--- START ---
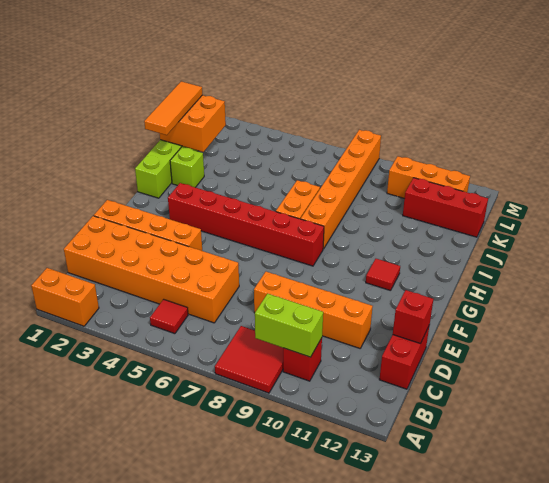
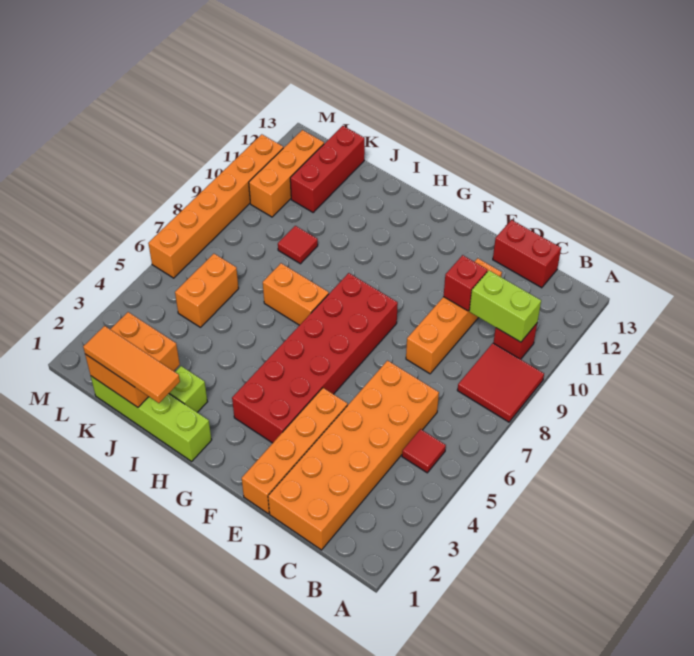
orange brick A1:A2 level 1 -> orange brick K5:K6 level 1
lime brick B9:B10 level 2 -> lime brick B10:C10 level 2
red brick D13 level 2 -> red brick D10 level 2
red brick G3:G8 level 1 -> red brick F3:G8 level 1
red tile G11 level 1 -> red tile J9 level 1
orange brick H8:M8 level 1 -> orange brick M6:M11 level 1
--- END ---
**Prompt**
Provide the count of lines in the data above that include the word "orange", with no added text.

**Response to this task**
2